*REQUIRED WORK*. Locate every line in the material that contains the string "kern" and copy each one out. Count a line only if the letter case matches.

==== TASK INPUTS ====

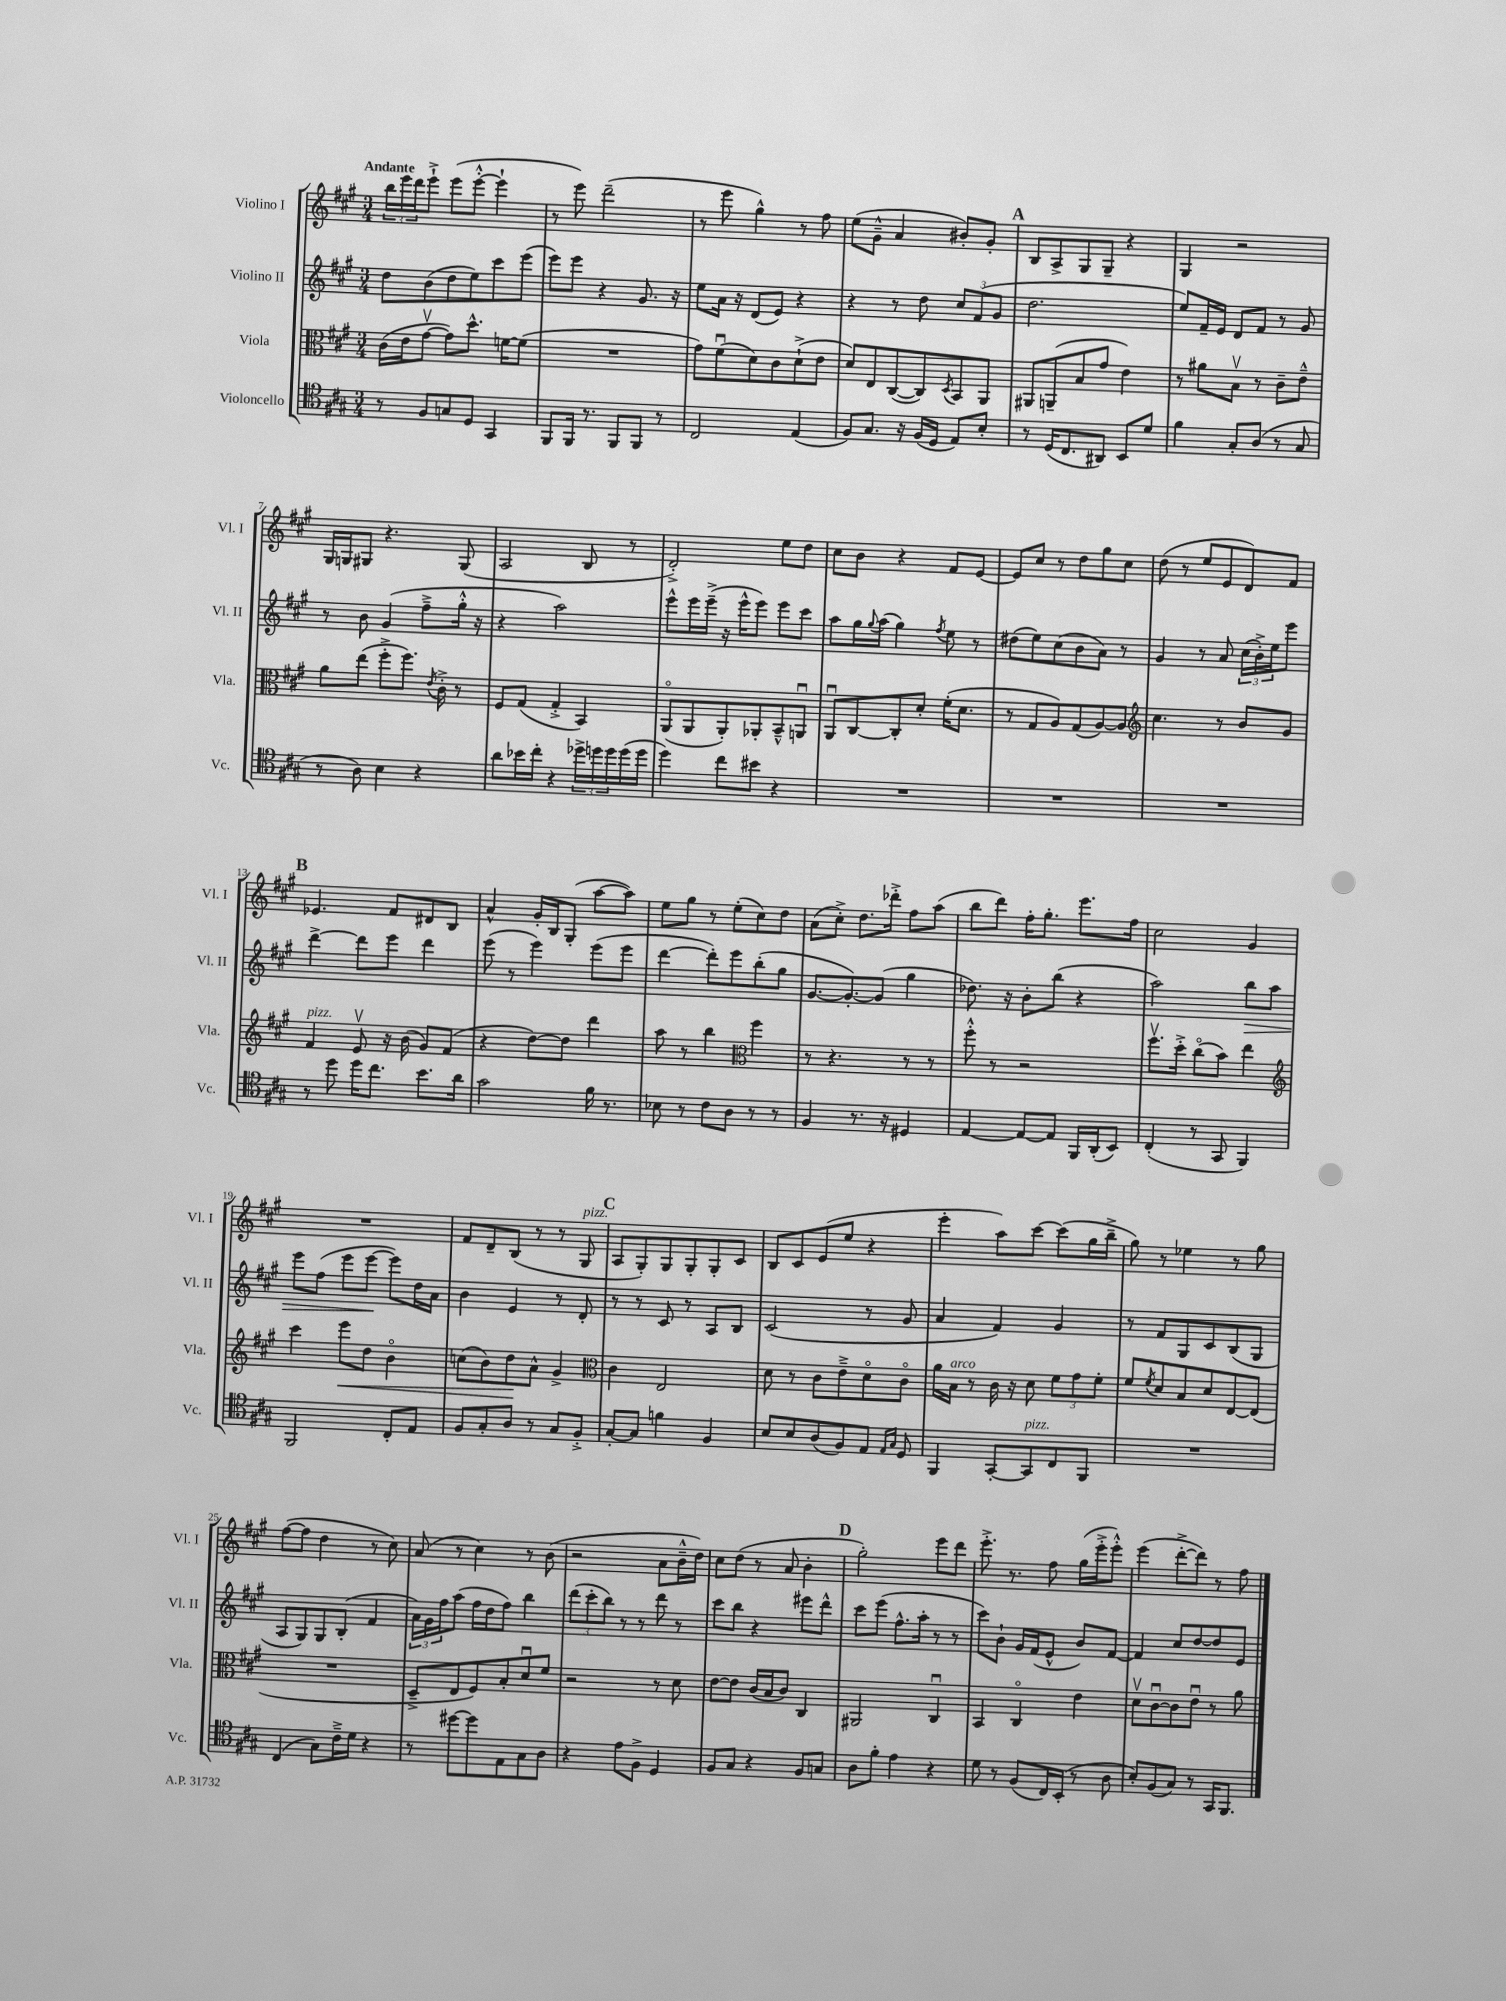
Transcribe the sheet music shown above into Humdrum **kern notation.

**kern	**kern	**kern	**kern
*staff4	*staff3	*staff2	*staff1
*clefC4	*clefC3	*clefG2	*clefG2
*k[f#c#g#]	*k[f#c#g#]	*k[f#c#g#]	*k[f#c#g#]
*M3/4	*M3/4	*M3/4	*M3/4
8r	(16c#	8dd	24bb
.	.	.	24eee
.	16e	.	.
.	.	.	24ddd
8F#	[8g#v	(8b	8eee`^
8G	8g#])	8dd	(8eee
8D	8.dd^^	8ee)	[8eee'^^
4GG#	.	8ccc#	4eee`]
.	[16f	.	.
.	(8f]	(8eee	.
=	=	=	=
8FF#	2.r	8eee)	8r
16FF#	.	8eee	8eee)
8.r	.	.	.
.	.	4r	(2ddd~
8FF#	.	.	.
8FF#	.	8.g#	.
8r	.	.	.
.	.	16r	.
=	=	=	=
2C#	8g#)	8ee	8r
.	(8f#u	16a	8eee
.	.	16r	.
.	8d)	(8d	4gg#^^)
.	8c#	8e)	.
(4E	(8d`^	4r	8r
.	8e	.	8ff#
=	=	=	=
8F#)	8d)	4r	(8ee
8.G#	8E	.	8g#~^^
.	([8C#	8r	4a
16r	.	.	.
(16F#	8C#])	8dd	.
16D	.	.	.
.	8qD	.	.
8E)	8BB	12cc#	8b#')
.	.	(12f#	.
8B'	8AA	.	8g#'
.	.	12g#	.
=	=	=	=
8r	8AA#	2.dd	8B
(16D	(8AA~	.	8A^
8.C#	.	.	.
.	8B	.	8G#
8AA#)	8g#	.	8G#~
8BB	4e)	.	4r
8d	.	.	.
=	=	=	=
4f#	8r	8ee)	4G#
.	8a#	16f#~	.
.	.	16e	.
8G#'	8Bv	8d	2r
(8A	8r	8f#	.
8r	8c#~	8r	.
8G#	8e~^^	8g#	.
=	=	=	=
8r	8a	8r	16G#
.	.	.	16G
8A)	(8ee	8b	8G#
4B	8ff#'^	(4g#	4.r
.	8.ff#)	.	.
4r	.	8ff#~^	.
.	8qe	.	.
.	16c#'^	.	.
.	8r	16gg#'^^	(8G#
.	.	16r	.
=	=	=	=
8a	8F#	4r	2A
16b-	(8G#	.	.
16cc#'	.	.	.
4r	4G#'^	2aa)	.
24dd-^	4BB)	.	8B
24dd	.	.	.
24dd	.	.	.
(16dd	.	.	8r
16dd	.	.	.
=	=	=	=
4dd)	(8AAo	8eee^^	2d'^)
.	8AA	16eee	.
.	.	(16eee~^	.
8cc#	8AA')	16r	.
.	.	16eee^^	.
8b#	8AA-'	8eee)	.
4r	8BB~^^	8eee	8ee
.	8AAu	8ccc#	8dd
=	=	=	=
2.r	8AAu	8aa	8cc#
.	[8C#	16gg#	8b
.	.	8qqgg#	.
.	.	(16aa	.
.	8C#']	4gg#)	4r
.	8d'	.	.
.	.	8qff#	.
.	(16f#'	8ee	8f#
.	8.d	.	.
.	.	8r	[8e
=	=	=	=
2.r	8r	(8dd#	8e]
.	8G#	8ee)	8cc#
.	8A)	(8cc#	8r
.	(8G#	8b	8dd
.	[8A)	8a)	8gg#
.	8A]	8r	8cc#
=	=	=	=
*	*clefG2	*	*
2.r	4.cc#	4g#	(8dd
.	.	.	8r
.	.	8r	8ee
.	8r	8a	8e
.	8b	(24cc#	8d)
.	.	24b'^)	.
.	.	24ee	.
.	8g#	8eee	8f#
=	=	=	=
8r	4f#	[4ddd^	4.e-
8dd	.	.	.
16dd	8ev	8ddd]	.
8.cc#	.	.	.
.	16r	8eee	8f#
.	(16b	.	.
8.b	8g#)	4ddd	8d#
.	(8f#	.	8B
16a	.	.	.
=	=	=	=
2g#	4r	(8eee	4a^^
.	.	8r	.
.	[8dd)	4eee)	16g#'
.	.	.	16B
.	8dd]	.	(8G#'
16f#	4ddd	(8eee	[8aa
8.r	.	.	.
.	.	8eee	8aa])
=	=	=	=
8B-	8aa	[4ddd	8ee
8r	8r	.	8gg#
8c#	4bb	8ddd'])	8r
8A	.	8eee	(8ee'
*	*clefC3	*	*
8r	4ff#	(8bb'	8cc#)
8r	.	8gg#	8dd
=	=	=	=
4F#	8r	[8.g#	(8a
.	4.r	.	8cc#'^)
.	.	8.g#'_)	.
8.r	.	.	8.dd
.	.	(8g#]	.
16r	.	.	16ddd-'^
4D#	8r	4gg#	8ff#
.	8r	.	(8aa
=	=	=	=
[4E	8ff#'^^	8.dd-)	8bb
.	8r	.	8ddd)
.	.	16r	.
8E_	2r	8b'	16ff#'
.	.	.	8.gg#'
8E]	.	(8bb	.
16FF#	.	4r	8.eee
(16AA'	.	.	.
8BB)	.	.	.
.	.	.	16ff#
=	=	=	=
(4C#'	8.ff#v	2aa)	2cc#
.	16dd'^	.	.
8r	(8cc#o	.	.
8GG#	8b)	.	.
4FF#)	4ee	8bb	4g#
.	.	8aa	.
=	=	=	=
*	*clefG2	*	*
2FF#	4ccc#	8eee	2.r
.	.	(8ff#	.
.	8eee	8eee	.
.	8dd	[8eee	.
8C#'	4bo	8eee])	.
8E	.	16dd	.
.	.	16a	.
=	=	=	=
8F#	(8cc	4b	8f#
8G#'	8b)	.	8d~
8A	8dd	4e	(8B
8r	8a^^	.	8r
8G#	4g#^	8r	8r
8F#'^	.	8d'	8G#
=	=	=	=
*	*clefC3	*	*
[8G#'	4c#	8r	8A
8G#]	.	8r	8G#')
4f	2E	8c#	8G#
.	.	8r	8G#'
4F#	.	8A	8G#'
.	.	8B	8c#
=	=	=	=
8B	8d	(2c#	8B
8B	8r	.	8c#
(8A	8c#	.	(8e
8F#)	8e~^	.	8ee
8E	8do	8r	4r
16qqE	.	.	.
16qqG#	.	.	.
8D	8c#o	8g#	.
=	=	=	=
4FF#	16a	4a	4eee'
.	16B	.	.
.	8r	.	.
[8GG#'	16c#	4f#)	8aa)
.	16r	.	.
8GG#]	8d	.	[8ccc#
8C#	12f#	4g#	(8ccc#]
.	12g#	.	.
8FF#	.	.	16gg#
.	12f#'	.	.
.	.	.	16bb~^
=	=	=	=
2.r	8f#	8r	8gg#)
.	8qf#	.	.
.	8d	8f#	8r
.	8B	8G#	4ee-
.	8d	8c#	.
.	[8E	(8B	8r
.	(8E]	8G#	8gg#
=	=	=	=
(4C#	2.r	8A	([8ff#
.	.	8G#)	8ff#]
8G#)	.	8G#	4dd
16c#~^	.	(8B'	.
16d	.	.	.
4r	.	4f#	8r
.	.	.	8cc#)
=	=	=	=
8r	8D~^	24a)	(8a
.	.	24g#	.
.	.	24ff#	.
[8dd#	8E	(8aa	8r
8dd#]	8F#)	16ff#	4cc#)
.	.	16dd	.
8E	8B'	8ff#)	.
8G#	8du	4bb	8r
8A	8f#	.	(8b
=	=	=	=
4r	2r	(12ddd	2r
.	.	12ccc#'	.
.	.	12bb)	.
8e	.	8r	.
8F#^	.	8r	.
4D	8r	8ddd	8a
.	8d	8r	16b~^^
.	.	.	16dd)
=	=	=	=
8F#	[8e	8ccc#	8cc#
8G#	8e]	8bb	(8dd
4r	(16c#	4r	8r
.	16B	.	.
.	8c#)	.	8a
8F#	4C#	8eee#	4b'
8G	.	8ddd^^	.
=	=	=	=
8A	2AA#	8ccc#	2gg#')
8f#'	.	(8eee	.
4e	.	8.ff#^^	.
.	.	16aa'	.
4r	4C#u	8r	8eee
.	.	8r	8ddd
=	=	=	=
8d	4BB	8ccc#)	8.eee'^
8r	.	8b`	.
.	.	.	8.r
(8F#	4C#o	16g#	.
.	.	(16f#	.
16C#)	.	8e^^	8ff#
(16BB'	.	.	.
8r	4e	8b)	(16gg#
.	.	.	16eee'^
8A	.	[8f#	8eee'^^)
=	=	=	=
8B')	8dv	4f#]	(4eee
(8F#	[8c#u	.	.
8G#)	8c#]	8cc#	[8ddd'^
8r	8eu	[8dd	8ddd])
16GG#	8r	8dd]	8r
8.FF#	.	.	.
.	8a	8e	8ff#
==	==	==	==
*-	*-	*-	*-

====

*THE ANSWER*.
Transcribe the sheet music shown above into Humdrum **kern notation.
**kern	**kern	**kern	**kern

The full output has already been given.